_Problem to work on_
The copy you give must match the listing below exactly and contain no pictures.
BEGIN Supplied data
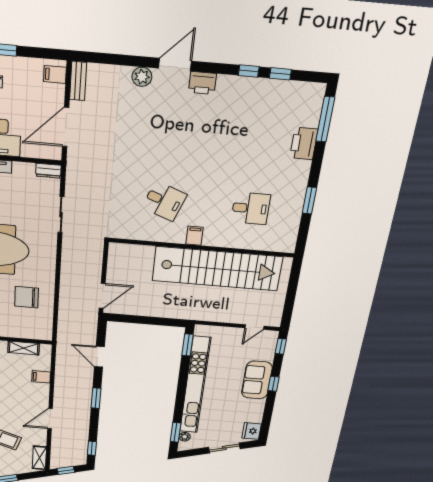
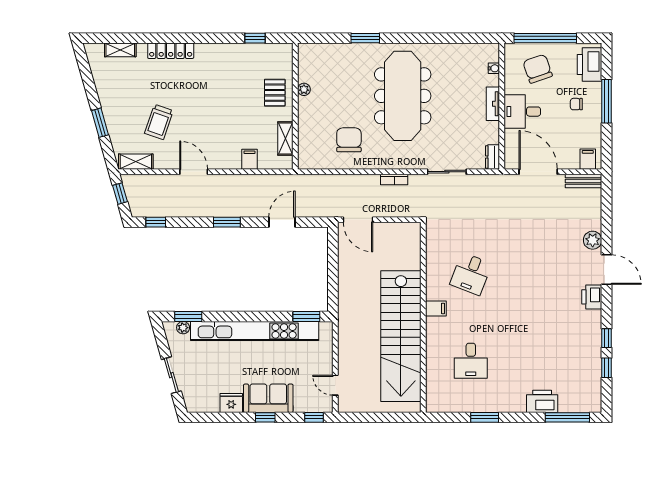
bookcase: (66, 262) -> (394, 179), added
fridge: (252, 431) -> (231, 403), moved

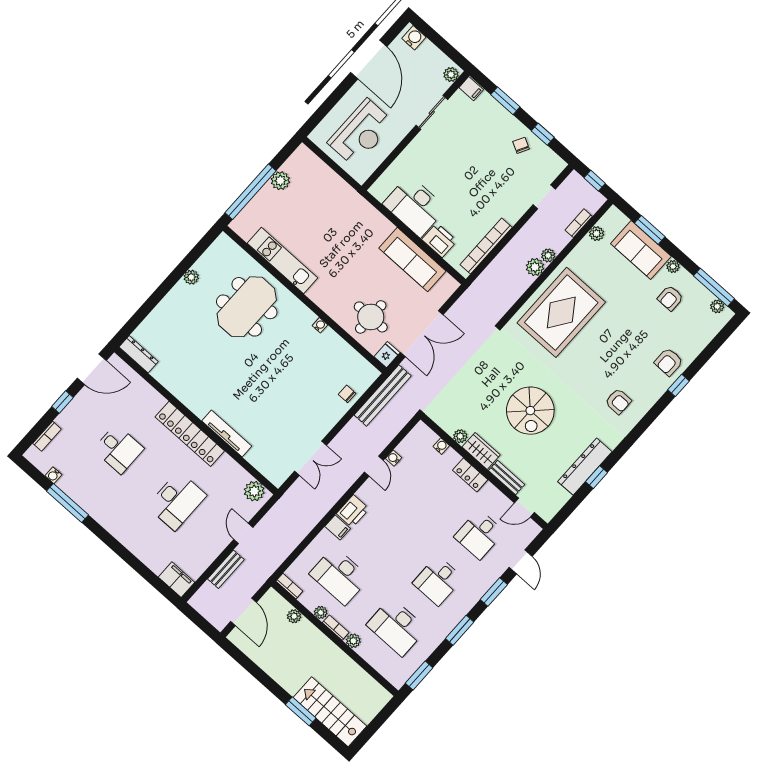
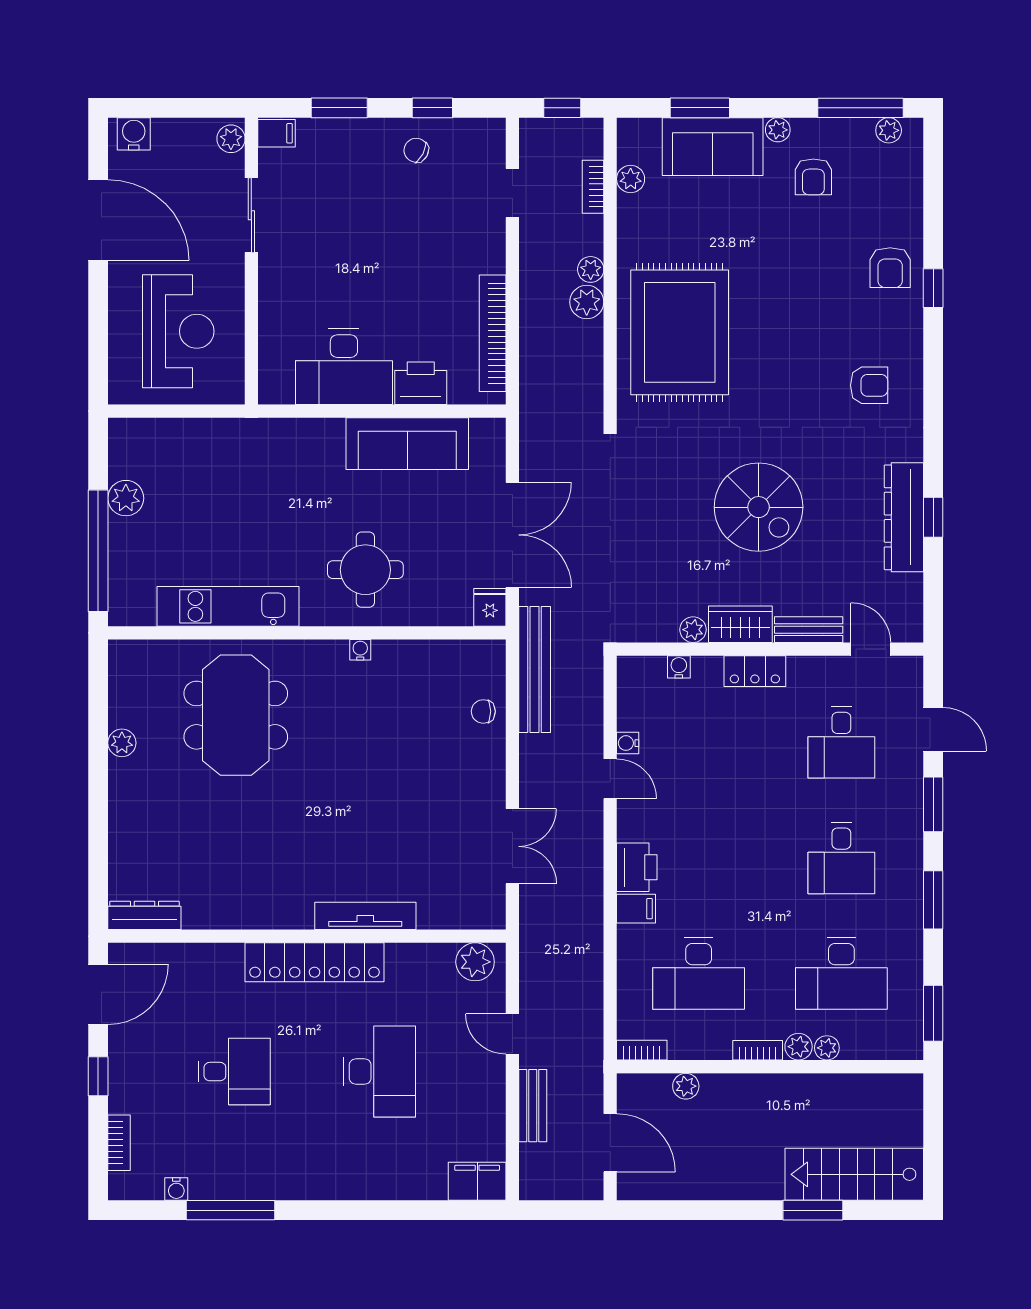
round table: (371, 317) -> (365, 570), moved
door: (524, 508) -> (871, 649), swing flipped
plant: (321, 612) -> (827, 1048), moved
END Supplied data
_Exercise response_
bookcase: (66, 262) -> (394, 179), added
fridge: (252, 431) -> (231, 403), moved

round table: (371, 317) -> (365, 570), moved
door: (524, 508) -> (871, 649), swing flipped
plant: (321, 612) -> (827, 1048), moved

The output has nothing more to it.